BEGIN Data provided

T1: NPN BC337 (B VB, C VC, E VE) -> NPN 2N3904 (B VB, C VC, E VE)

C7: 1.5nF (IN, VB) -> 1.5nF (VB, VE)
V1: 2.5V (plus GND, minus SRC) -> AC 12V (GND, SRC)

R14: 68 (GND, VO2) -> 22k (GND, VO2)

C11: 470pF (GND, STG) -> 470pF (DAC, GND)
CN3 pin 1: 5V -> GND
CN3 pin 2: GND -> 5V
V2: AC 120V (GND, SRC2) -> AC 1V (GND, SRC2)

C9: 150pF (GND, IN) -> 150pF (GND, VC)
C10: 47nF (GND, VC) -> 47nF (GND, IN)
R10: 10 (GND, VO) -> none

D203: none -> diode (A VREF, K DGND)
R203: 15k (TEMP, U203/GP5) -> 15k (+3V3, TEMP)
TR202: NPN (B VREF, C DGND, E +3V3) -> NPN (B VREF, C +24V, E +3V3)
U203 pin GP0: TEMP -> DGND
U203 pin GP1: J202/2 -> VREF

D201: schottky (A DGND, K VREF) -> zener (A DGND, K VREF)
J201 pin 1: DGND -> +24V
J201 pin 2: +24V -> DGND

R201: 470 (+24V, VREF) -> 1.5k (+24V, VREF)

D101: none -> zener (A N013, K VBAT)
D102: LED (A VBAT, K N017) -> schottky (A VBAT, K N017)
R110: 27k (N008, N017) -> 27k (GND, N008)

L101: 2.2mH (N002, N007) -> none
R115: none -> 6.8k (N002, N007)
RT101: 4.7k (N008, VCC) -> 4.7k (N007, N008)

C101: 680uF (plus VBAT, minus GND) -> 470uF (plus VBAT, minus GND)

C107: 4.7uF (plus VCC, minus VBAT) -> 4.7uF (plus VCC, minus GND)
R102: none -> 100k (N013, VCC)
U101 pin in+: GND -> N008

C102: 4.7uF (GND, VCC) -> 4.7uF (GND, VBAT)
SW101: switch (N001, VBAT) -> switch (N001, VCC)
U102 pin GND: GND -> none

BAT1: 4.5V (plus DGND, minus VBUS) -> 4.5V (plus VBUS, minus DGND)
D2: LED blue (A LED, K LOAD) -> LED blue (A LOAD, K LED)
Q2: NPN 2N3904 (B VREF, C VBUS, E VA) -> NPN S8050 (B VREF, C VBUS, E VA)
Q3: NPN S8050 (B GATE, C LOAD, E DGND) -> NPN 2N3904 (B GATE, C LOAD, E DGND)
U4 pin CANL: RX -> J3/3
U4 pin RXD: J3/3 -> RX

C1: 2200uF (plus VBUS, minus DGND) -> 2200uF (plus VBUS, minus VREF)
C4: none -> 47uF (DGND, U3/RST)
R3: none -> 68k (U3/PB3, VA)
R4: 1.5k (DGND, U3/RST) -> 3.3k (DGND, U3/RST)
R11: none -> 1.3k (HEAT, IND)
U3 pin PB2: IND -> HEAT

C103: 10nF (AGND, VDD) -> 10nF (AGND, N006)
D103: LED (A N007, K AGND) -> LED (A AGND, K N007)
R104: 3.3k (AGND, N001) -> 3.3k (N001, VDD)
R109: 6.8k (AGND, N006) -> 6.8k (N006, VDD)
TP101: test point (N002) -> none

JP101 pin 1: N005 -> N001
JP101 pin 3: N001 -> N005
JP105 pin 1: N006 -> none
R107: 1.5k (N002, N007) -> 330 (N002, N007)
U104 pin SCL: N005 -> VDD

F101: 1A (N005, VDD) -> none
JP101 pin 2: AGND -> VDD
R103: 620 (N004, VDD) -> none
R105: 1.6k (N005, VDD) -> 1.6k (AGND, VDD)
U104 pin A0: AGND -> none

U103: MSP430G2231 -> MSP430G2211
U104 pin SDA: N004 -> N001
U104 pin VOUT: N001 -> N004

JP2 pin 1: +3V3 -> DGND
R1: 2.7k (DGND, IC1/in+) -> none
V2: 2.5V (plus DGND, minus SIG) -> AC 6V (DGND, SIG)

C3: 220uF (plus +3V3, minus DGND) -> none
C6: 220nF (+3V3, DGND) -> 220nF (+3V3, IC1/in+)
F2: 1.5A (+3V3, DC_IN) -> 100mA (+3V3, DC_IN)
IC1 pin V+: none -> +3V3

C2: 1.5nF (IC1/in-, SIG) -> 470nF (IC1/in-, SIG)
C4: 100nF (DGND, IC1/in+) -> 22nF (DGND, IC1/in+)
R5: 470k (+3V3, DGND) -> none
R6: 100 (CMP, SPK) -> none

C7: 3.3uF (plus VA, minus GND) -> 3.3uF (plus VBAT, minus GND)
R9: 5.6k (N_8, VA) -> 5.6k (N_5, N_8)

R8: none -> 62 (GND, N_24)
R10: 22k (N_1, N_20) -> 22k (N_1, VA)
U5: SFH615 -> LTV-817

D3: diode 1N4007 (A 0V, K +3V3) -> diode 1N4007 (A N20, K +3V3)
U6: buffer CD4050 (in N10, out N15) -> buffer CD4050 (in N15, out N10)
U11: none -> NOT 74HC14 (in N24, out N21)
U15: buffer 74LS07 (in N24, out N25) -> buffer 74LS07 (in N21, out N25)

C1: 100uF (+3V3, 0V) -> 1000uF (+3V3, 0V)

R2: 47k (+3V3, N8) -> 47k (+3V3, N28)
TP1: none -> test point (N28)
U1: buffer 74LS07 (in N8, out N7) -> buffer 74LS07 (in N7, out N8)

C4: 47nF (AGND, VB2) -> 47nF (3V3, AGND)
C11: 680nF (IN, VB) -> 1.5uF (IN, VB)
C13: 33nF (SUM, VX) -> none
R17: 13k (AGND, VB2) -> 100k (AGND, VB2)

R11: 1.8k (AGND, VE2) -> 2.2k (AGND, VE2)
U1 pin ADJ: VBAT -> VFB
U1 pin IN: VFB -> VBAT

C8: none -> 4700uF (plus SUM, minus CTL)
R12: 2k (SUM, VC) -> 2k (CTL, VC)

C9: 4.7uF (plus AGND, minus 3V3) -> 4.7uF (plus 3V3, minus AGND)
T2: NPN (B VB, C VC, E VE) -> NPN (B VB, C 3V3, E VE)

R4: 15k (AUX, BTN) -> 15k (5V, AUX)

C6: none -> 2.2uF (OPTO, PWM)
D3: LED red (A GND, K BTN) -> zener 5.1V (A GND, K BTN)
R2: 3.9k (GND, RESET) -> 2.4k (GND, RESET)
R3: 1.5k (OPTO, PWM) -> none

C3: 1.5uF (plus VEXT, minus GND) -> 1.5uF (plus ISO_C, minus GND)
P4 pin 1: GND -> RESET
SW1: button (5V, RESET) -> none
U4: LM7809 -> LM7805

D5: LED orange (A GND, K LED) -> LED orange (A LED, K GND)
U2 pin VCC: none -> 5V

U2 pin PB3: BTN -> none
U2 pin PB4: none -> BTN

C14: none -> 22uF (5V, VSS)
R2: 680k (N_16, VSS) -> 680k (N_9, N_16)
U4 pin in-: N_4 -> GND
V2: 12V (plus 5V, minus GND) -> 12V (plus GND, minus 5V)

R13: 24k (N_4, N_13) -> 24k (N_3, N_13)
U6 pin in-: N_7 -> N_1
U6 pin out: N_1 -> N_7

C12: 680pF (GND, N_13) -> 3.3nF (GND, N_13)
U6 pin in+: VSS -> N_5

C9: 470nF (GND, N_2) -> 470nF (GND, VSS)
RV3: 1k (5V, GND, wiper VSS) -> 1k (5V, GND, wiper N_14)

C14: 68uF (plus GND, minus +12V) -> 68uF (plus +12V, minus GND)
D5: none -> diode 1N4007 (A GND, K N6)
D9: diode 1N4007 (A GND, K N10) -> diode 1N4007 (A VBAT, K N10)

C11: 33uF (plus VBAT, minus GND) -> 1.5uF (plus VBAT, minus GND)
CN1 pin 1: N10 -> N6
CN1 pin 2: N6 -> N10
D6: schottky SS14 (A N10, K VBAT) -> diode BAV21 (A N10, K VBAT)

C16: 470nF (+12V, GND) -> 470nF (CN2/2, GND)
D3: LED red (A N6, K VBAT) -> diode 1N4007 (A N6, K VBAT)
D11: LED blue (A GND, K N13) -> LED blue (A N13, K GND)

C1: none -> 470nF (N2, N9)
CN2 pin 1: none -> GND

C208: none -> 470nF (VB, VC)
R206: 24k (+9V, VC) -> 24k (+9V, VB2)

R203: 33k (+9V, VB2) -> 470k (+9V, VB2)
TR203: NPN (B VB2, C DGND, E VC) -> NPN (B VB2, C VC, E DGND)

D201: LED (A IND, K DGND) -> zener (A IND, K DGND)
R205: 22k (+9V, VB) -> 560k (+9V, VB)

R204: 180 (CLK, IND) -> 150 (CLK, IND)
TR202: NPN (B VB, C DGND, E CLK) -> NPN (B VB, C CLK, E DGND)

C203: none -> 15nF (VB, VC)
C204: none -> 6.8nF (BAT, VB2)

END Data provided

Description of the task :: All lines above from the one containing "D101: none -> zener (A N013, K VBAT)" to the one containing "C6: 220nF (+3V3, DGND)" must be repeated exactly, both lines included, and no others.

The answer ::
D101: none -> zener (A N013, K VBAT)
D102: LED (A VBAT, K N017) -> schottky (A VBAT, K N017)
R110: 27k (N008, N017) -> 27k (GND, N008)

L101: 2.2mH (N002, N007) -> none
R115: none -> 6.8k (N002, N007)
RT101: 4.7k (N008, VCC) -> 4.7k (N007, N008)

C101: 680uF (plus VBAT, minus GND) -> 470uF (plus VBAT, minus GND)

C107: 4.7uF (plus VCC, minus VBAT) -> 4.7uF (plus VCC, minus GND)
R102: none -> 100k (N013, VCC)
U101 pin in+: GND -> N008

C102: 4.7uF (GND, VCC) -> 4.7uF (GND, VBAT)
SW101: switch (N001, VBAT) -> switch (N001, VCC)
U102 pin GND: GND -> none

BAT1: 4.5V (plus DGND, minus VBUS) -> 4.5V (plus VBUS, minus DGND)
D2: LED blue (A LED, K LOAD) -> LED blue (A LOAD, K LED)
Q2: NPN 2N3904 (B VREF, C VBUS, E VA) -> NPN S8050 (B VREF, C VBUS, E VA)
Q3: NPN S8050 (B GATE, C LOAD, E DGND) -> NPN 2N3904 (B GATE, C LOAD, E DGND)
U4 pin CANL: RX -> J3/3
U4 pin RXD: J3/3 -> RX

C1: 2200uF (plus VBUS, minus DGND) -> 2200uF (plus VBUS, minus VREF)
C4: none -> 47uF (DGND, U3/RST)
R3: none -> 68k (U3/PB3, VA)
R4: 1.5k (DGND, U3/RST) -> 3.3k (DGND, U3/RST)
R11: none -> 1.3k (HEAT, IND)
U3 pin PB2: IND -> HEAT

C103: 10nF (AGND, VDD) -> 10nF (AGND, N006)
D103: LED (A N007, K AGND) -> LED (A AGND, K N007)
R104: 3.3k (AGND, N001) -> 3.3k (N001, VDD)
R109: 6.8k (AGND, N006) -> 6.8k (N006, VDD)
TP101: test point (N002) -> none

JP101 pin 1: N005 -> N001
JP101 pin 3: N001 -> N005
JP105 pin 1: N006 -> none
R107: 1.5k (N002, N007) -> 330 (N002, N007)
U104 pin SCL: N005 -> VDD

F101: 1A (N005, VDD) -> none
JP101 pin 2: AGND -> VDD
R103: 620 (N004, VDD) -> none
R105: 1.6k (N005, VDD) -> 1.6k (AGND, VDD)
U104 pin A0: AGND -> none

U103: MSP430G2231 -> MSP430G2211
U104 pin SDA: N004 -> N001
U104 pin VOUT: N001 -> N004

JP2 pin 1: +3V3 -> DGND
R1: 2.7k (DGND, IC1/in+) -> none
V2: 2.5V (plus DGND, minus SIG) -> AC 6V (DGND, SIG)

C3: 220uF (plus +3V3, minus DGND) -> none
C6: 220nF (+3V3, DGND) -> 220nF (+3V3, IC1/in+)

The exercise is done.